■ **THE DATA**
────

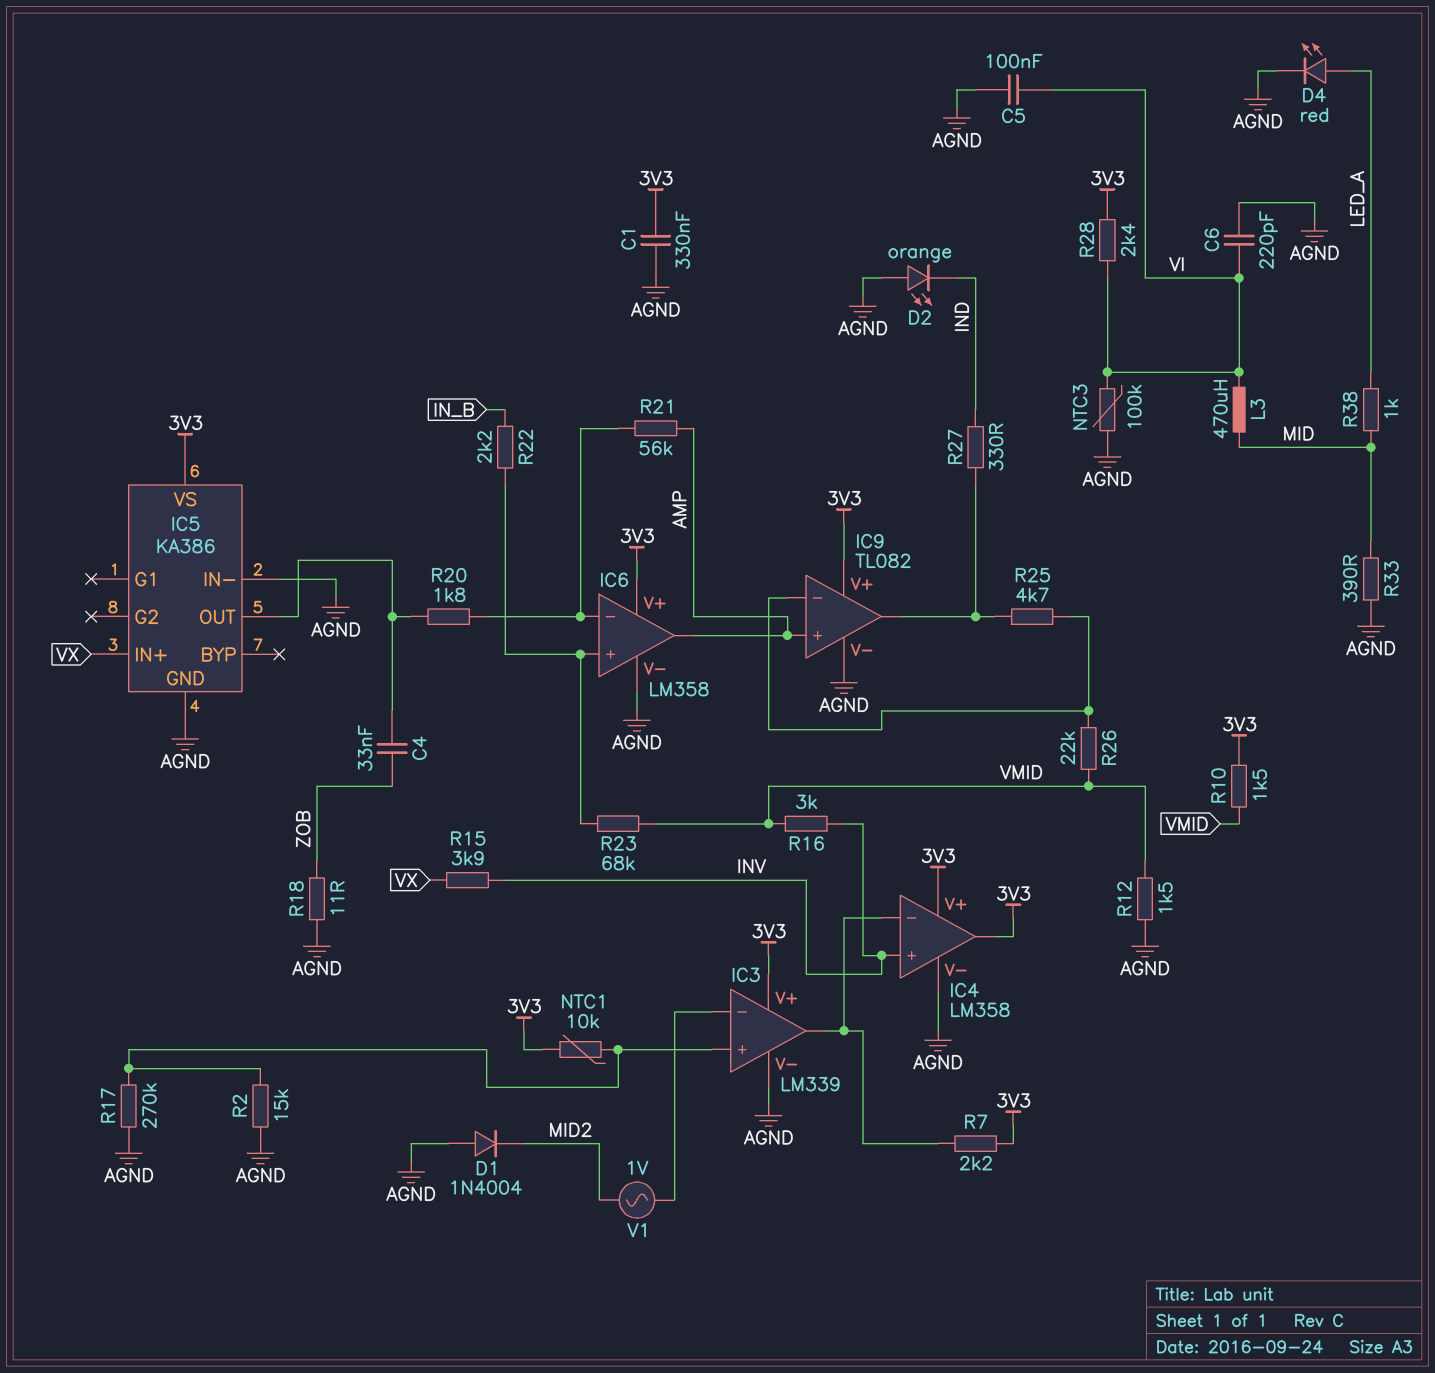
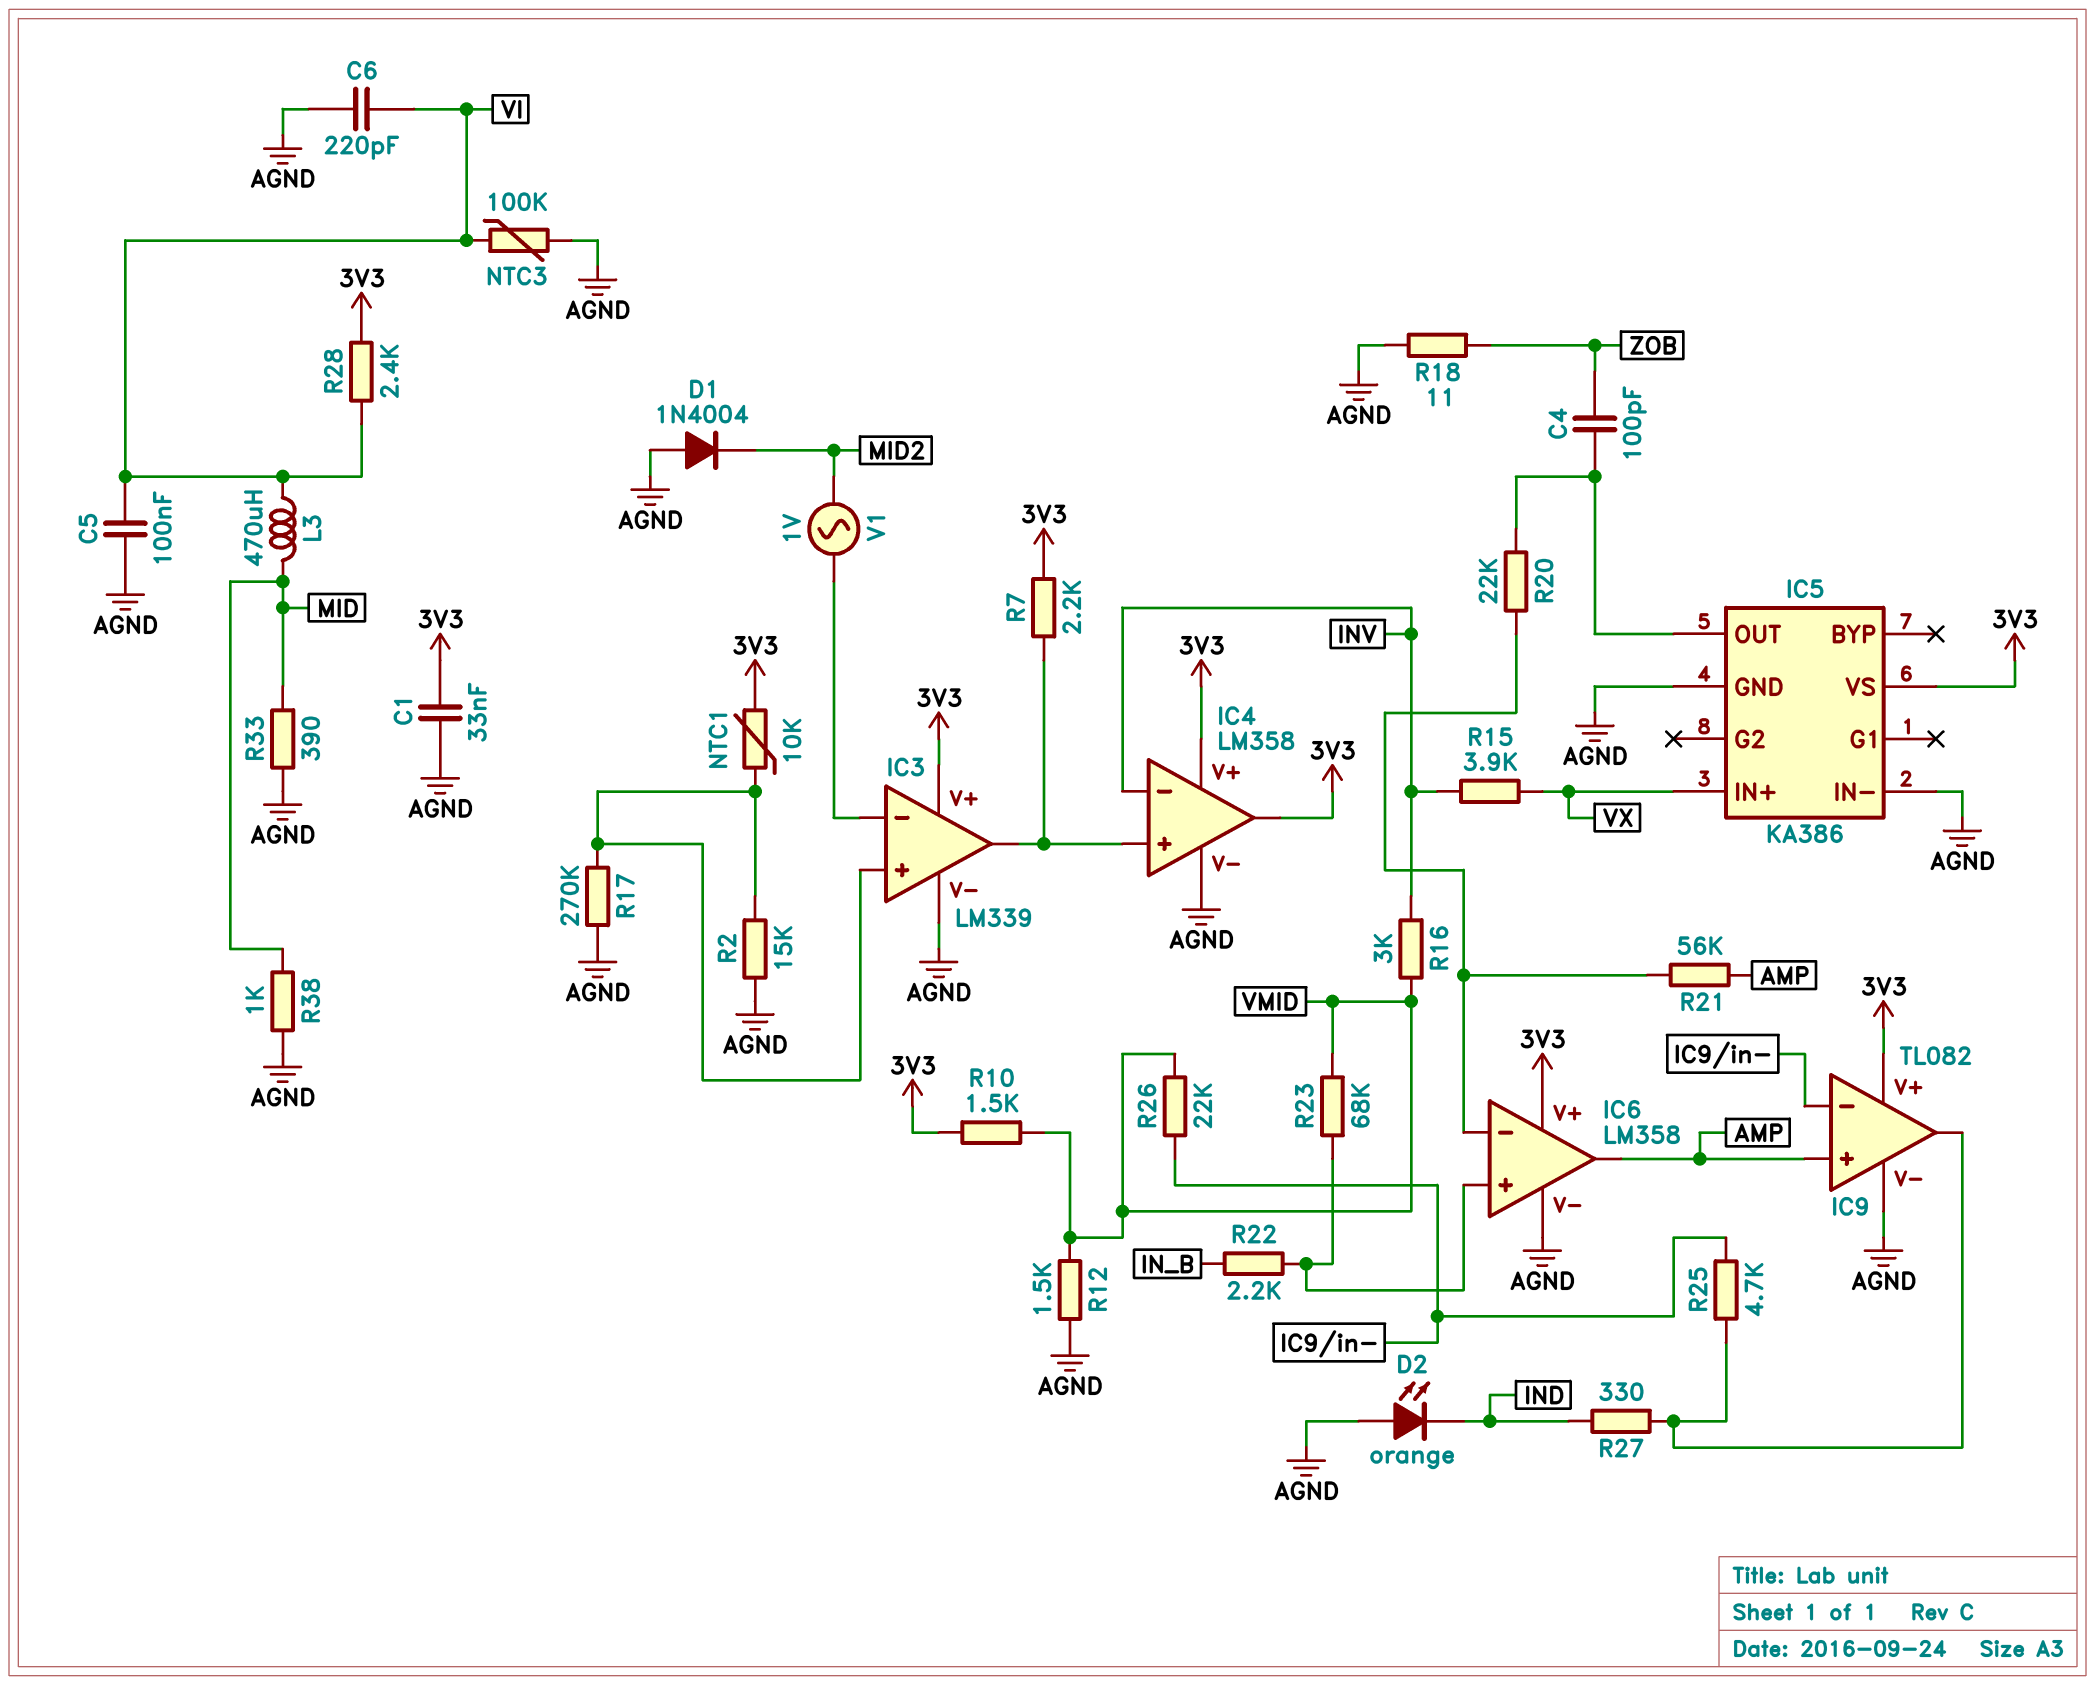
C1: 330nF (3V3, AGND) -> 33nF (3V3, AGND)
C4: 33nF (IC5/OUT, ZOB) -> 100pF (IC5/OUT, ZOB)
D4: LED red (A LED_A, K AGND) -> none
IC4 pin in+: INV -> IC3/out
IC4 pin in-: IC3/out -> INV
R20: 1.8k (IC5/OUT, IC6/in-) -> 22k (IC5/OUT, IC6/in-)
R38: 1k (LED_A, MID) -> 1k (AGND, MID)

────

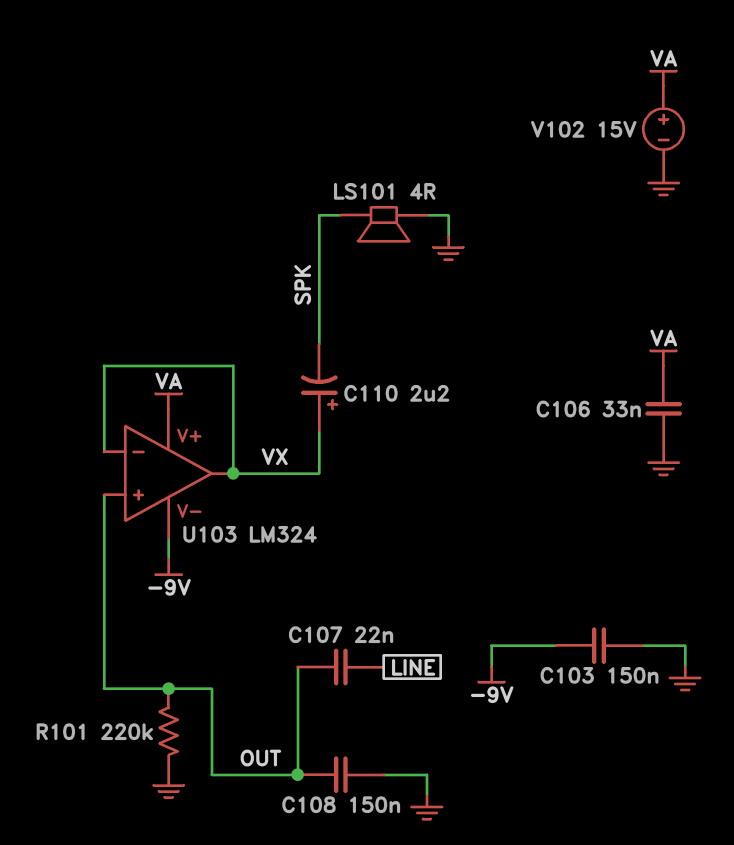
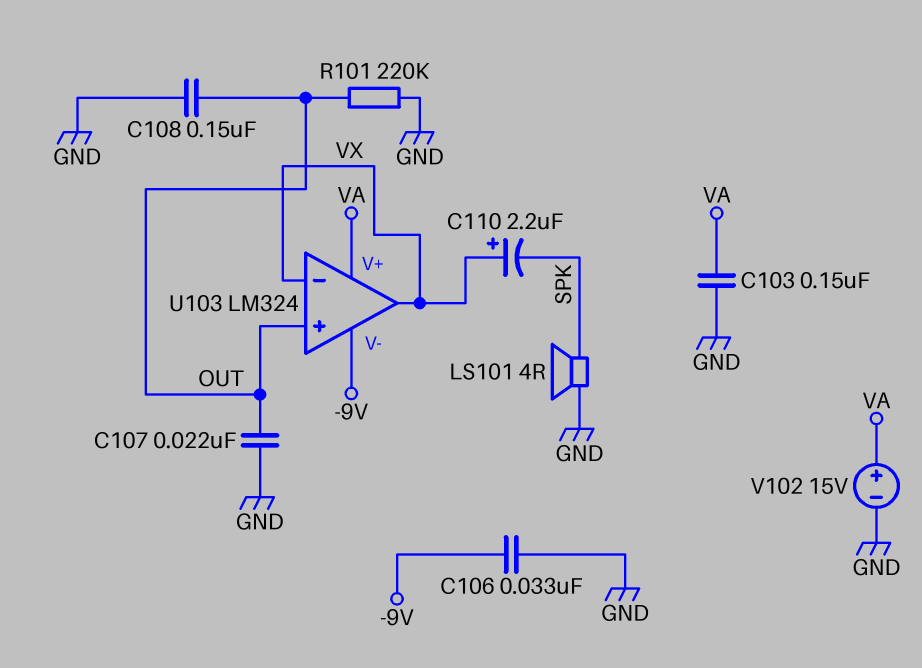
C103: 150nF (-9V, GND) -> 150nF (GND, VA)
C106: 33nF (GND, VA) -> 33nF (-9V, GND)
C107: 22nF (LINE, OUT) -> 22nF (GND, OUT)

────

■ **YOUR OBJECTIVE**
In the listing above, locate the line containing "C1: 330nF (3V3, AGND) -> 33nF (3V3, AGND)" and the line containing "R38: 1k (LED_A, MID) -> 1k (AGND, MID)". Transcribe those two lines and everything between them, exactly as written.

■ **EXERCISE RESULT**
C1: 330nF (3V3, AGND) -> 33nF (3V3, AGND)
C4: 33nF (IC5/OUT, ZOB) -> 100pF (IC5/OUT, ZOB)
D4: LED red (A LED_A, K AGND) -> none
IC4 pin in+: INV -> IC3/out
IC4 pin in-: IC3/out -> INV
R20: 1.8k (IC5/OUT, IC6/in-) -> 22k (IC5/OUT, IC6/in-)
R38: 1k (LED_A, MID) -> 1k (AGND, MID)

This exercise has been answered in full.